--- RECORDED INFORMATION Enclosed Below ---

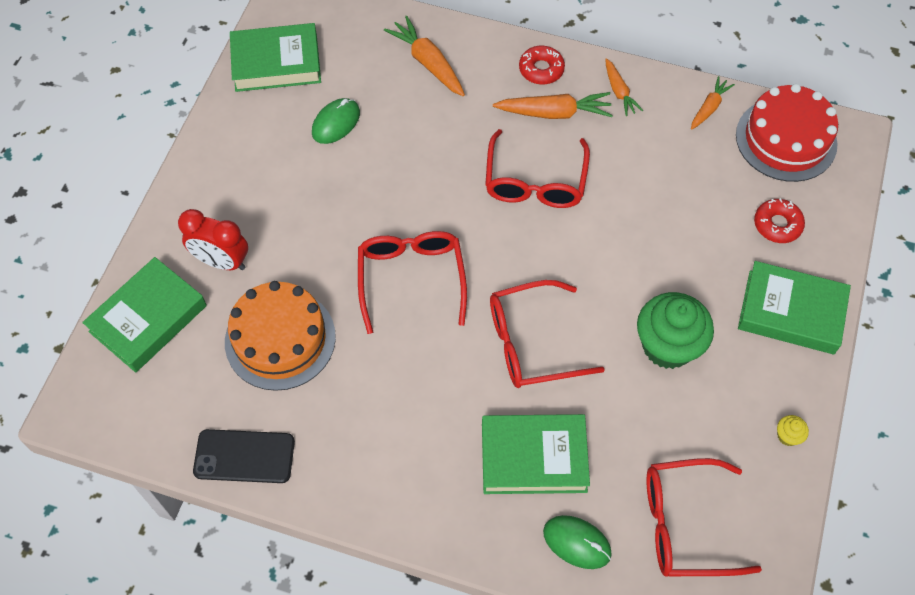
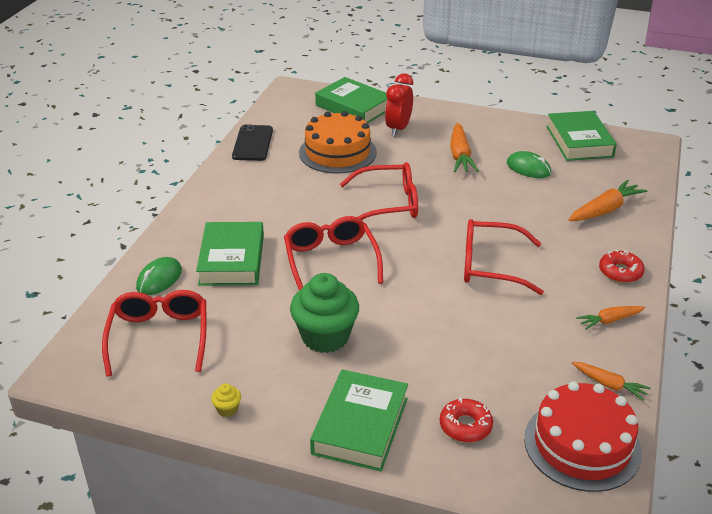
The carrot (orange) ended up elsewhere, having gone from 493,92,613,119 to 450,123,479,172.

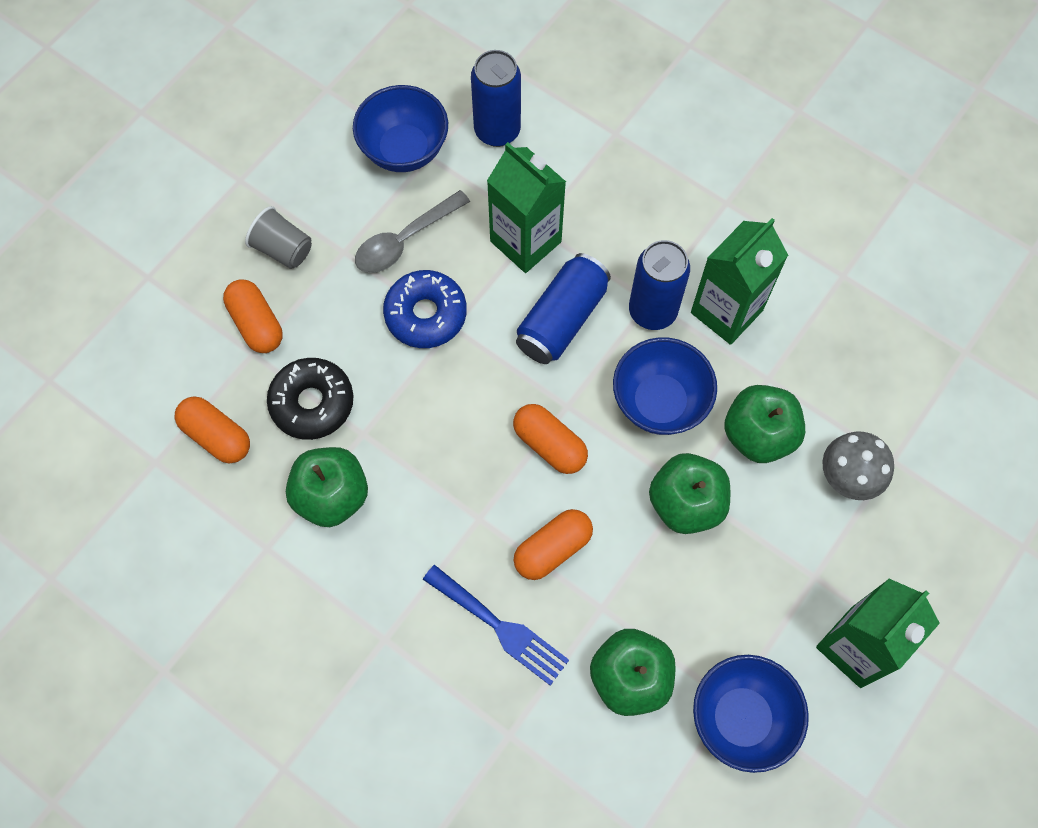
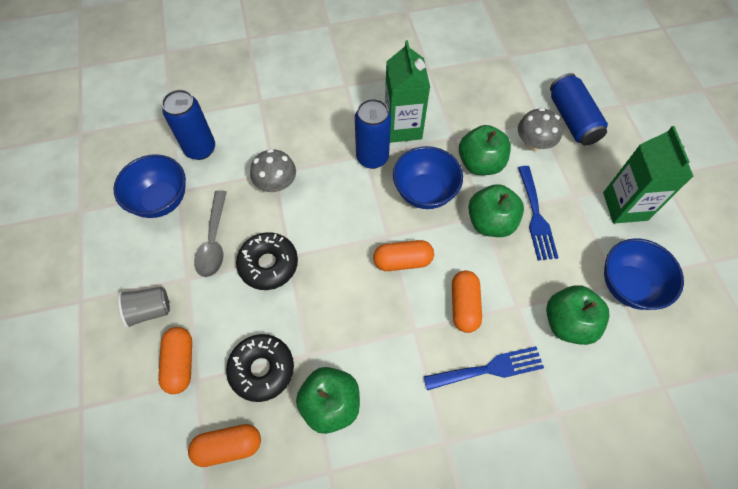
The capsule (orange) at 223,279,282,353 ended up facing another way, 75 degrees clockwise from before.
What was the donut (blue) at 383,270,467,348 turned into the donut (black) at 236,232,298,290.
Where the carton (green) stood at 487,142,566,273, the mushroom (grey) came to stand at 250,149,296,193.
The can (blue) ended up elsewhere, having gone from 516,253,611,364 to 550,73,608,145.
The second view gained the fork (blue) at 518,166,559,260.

--- End of Enclosed RECORDED INFORMATION ---

TASK DESCRIPTION: Return only this span, exactly: the line that contains "Where the carton" and all lines after it to the end of the records.

SOLUTION FOR THIS PROBLEM:
Where the carton (green) stood at 487,142,566,273, the mushroom (grey) came to stand at 250,149,296,193.
The can (blue) ended up elsewhere, having gone from 516,253,611,364 to 550,73,608,145.
The second view gained the fork (blue) at 518,166,559,260.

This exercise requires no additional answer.